REQUIRED ACTION:
Once you find the line below that contains "turquoise dumbbell: [273,208,343,240]", write it out along with every later line exactly as given, stopping only when the records end. Omit the pictures.

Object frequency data
....

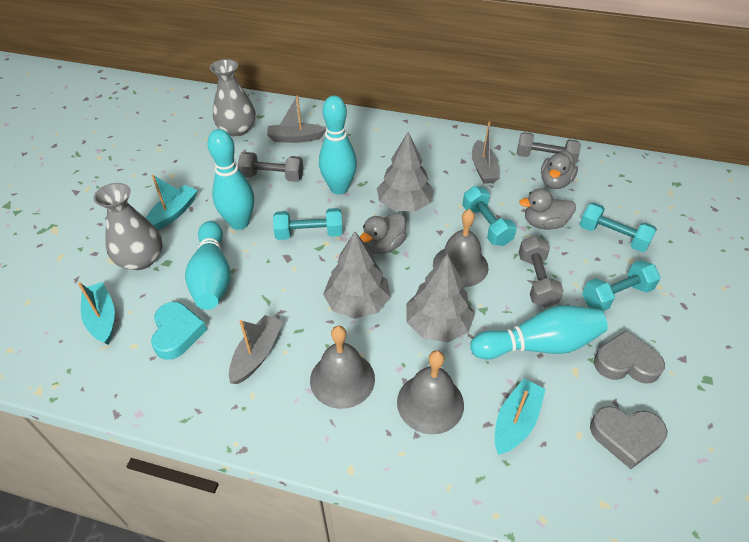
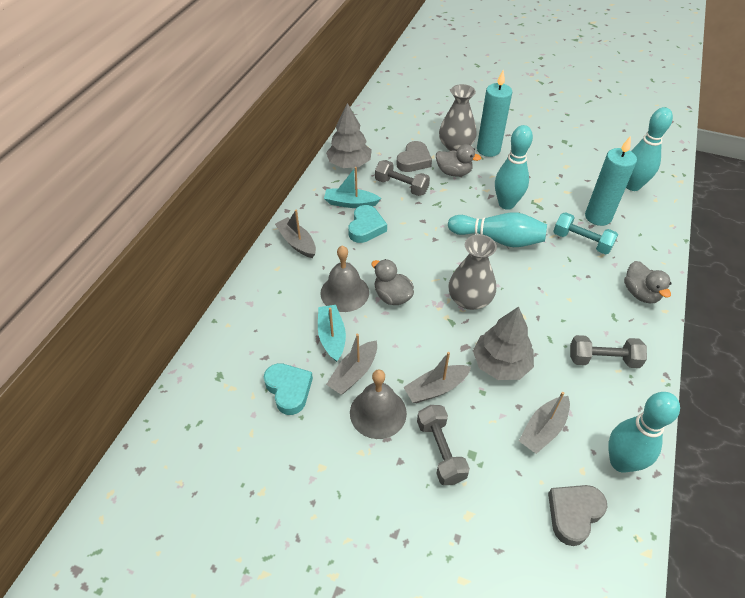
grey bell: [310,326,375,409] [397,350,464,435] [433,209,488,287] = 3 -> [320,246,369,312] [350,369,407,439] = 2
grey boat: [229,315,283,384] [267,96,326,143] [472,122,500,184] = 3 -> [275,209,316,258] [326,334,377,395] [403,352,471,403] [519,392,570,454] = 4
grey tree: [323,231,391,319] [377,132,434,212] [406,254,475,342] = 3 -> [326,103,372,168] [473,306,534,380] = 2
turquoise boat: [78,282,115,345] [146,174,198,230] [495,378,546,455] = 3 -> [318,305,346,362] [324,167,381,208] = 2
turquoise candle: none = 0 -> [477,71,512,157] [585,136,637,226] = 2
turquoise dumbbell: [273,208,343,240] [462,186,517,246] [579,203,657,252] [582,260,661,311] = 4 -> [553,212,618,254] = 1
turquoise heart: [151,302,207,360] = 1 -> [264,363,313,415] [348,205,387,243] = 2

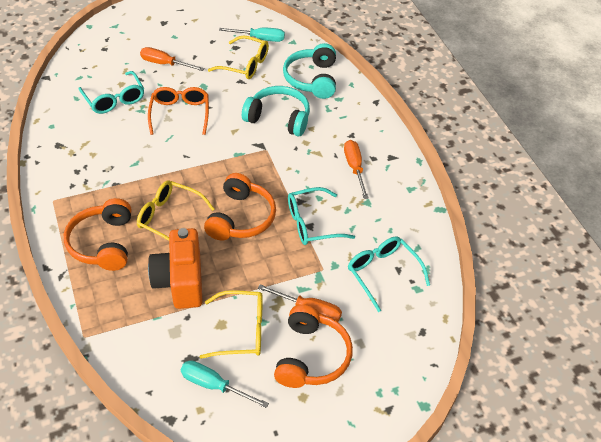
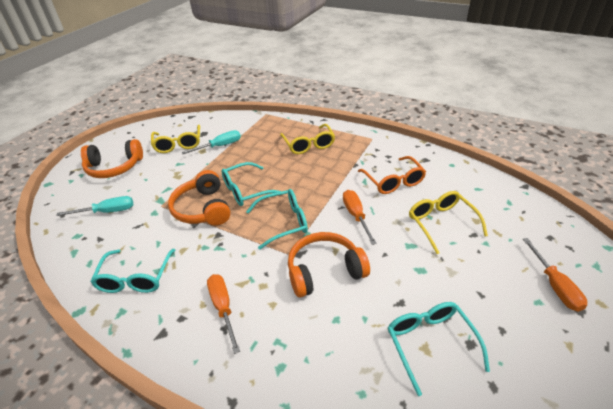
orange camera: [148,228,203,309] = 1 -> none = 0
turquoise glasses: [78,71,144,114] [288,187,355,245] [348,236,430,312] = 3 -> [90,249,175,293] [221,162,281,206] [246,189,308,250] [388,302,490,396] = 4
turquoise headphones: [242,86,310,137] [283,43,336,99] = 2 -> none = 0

....

ANSWER SECTION:
turquoise dumbbell: [273,208,343,240] [462,186,517,246] [579,203,657,252] [582,260,661,311] = 4 -> [553,212,618,254] = 1
turquoise heart: [151,302,207,360] = 1 -> [264,363,313,415] [348,205,387,243] = 2

orange camera: [148,228,203,309] = 1 -> none = 0
turquoise glasses: [78,71,144,114] [288,187,355,245] [348,236,430,312] = 3 -> [90,249,175,293] [221,162,281,206] [246,189,308,250] [388,302,490,396] = 4
turquoise headphones: [242,86,310,137] [283,43,336,99] = 2 -> none = 0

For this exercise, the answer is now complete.